Task goal: Please print each entry below exactly as it stands, but without any pictures.

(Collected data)

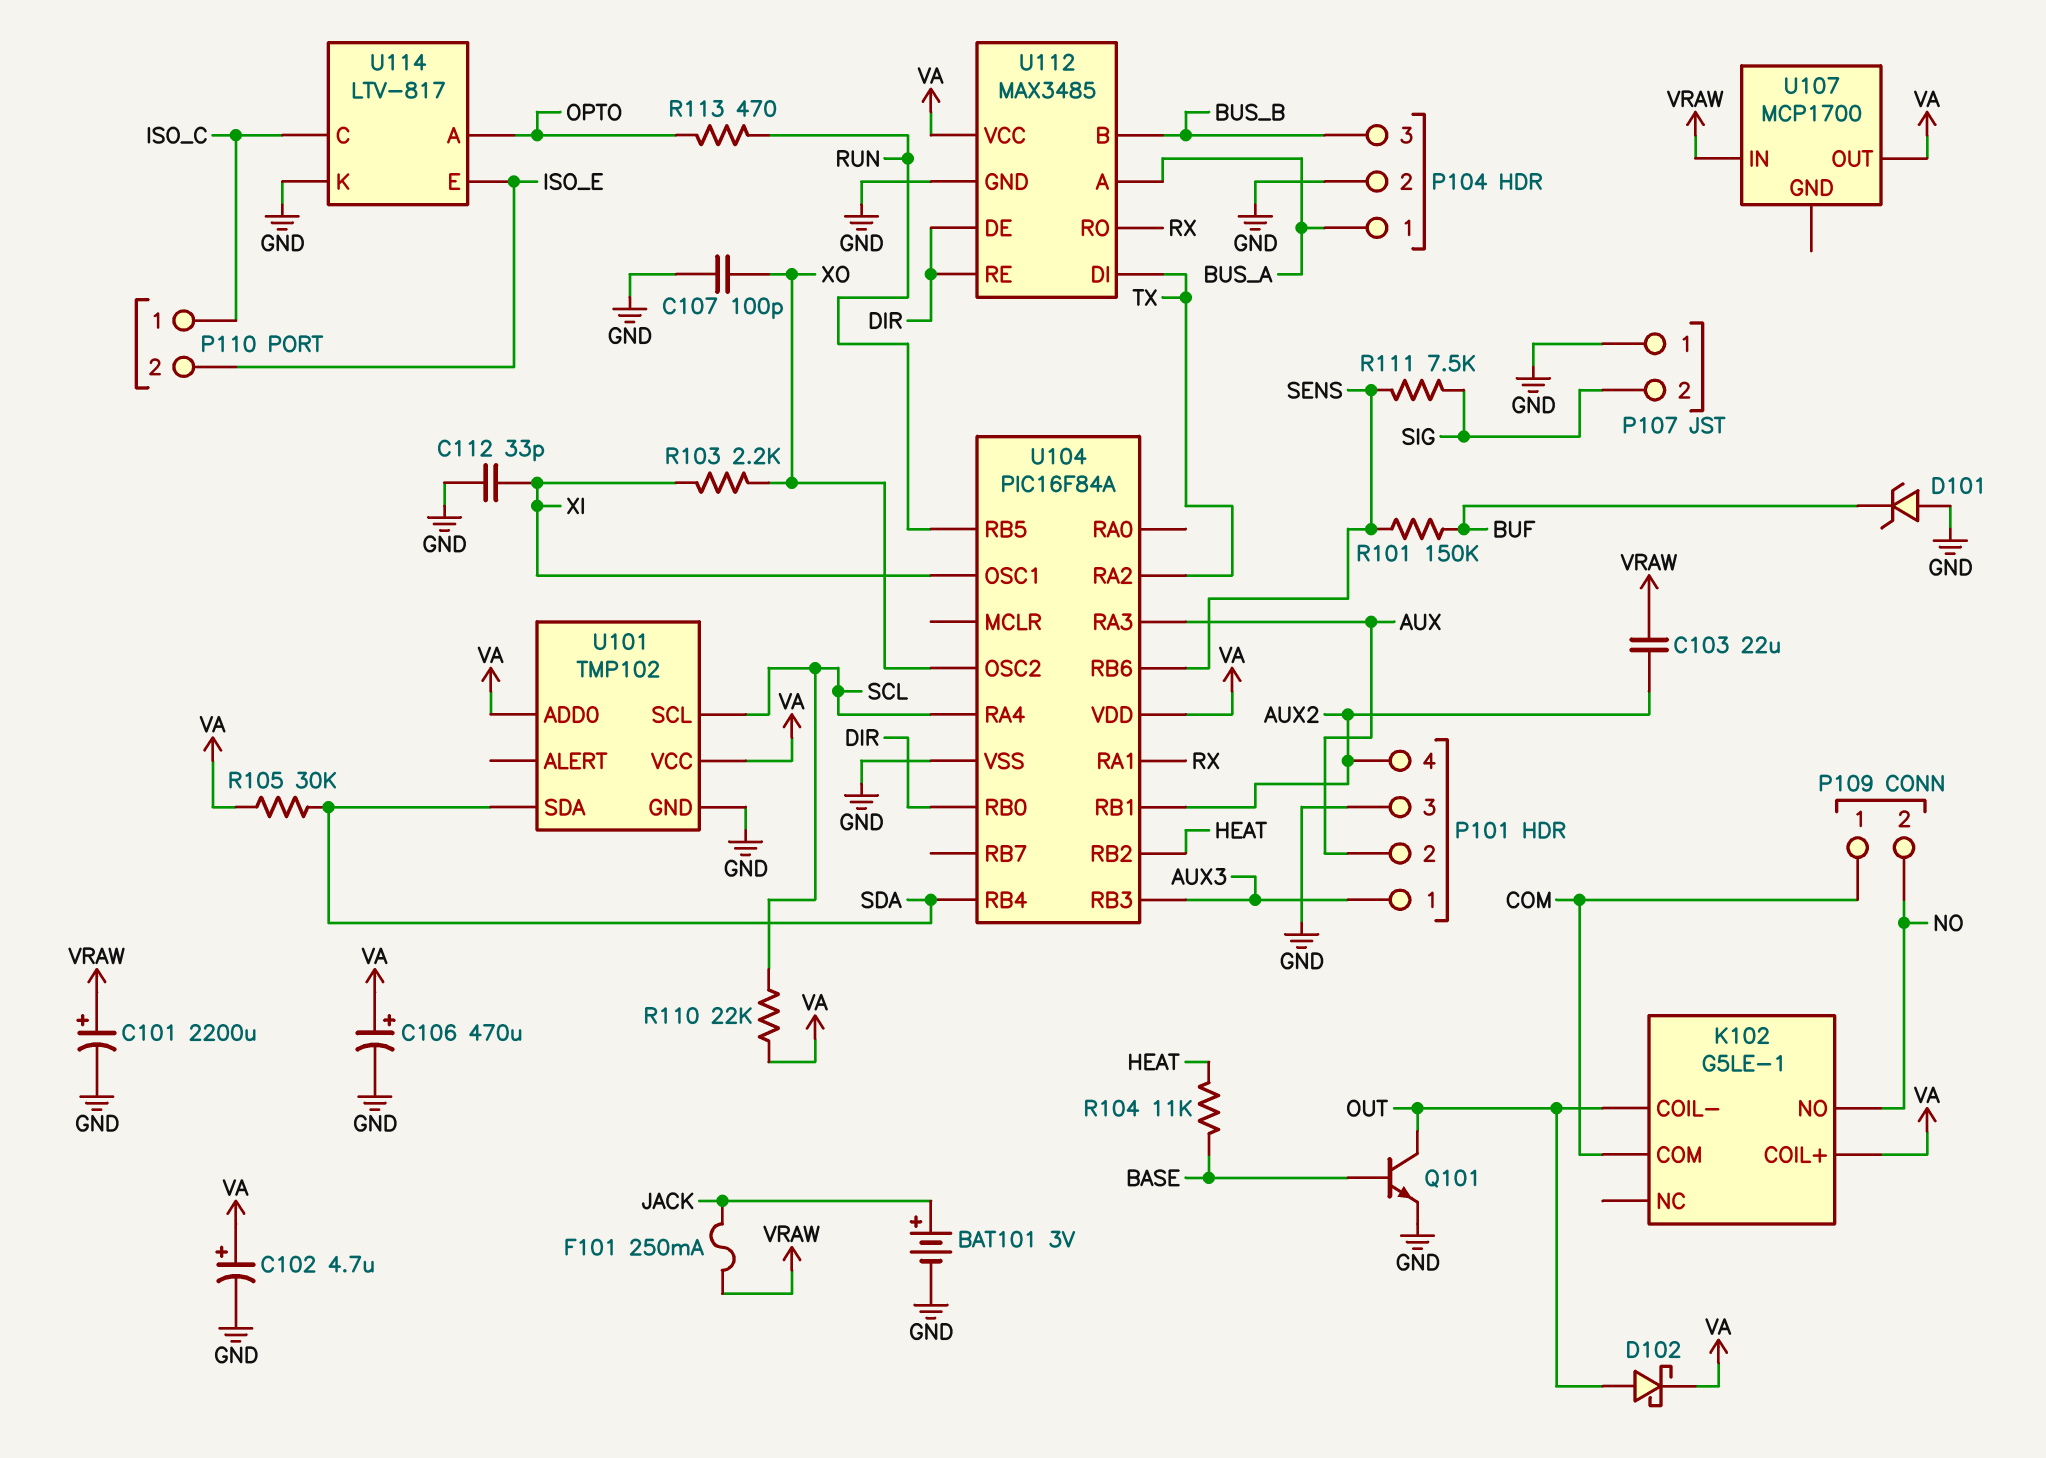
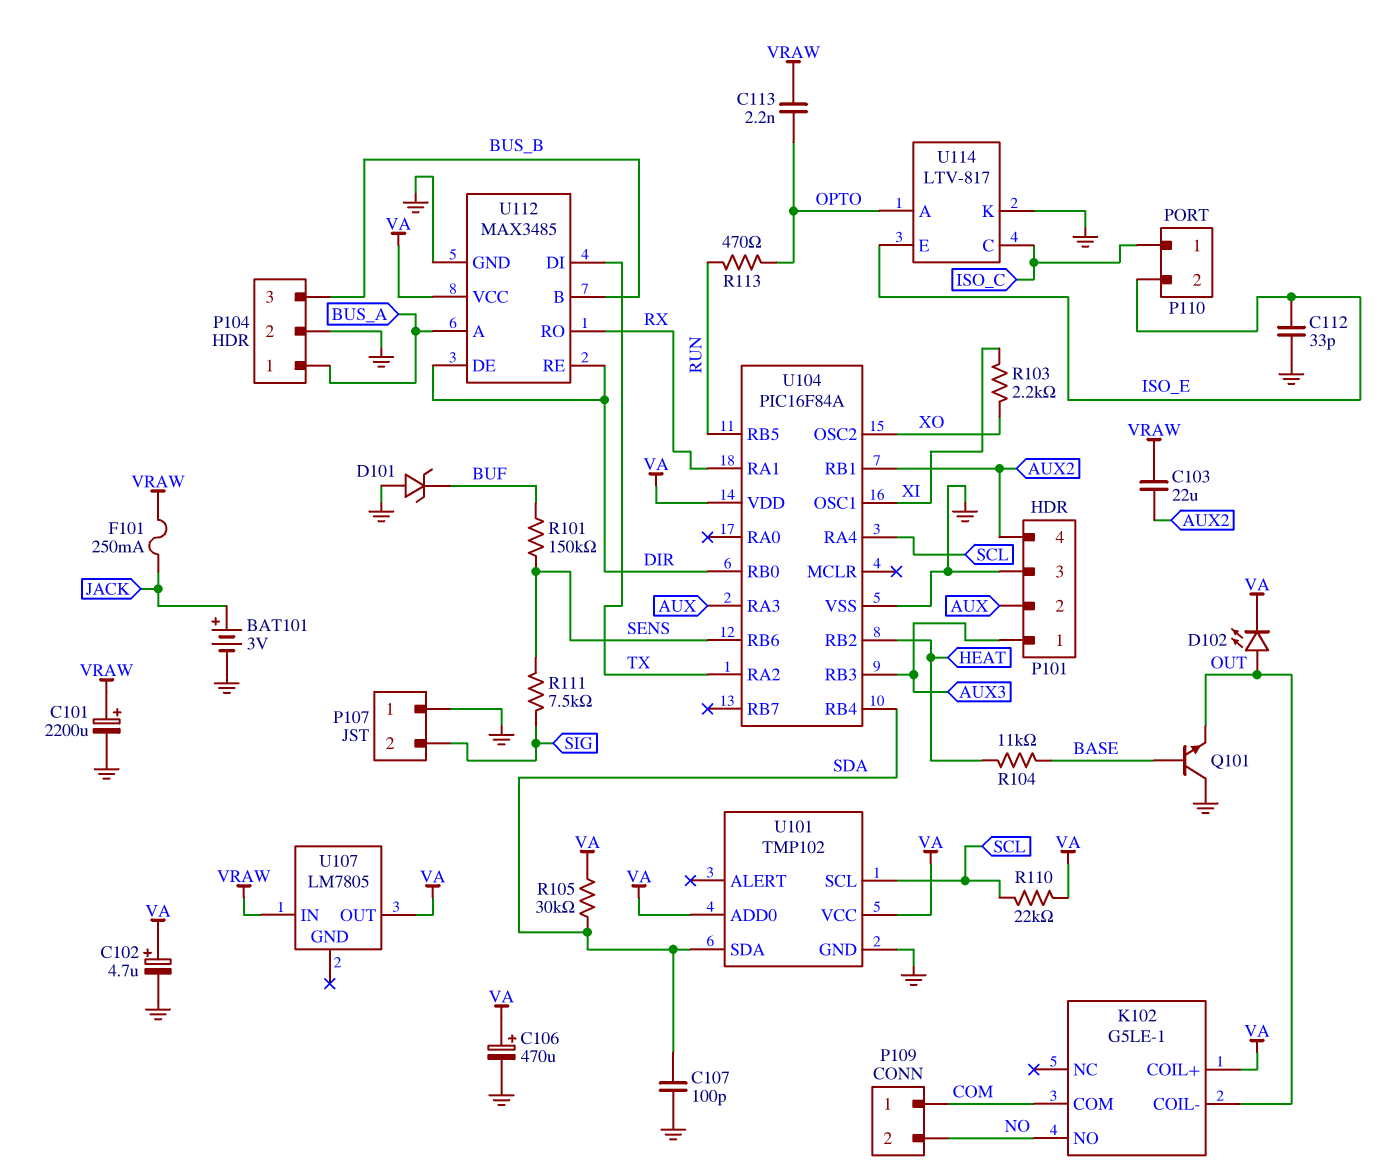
C107: 100pF (GND, XO) -> 100pF (GND, SDA)
C112: 33pF (GND, XI) -> 33pF (GND, ISO_E)
C113: none -> 2.2nF (OPTO, VRAW)
D102: schottky (A OUT, K VA) -> LED (A OUT, K VA)
Q101: NPN (B BASE, C OUT, E GND) -> NPN (B BASE, C GND, E OUT)
U107: MCP1700 -> LM7805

Solution to this problem:
C107: 100pF (GND, XO) -> 100pF (GND, SDA)
C112: 33pF (GND, XI) -> 33pF (GND, ISO_E)
C113: none -> 2.2nF (OPTO, VRAW)
D102: schottky (A OUT, K VA) -> LED (A OUT, K VA)
Q101: NPN (B BASE, C OUT, E GND) -> NPN (B BASE, C GND, E OUT)
U107: MCP1700 -> LM7805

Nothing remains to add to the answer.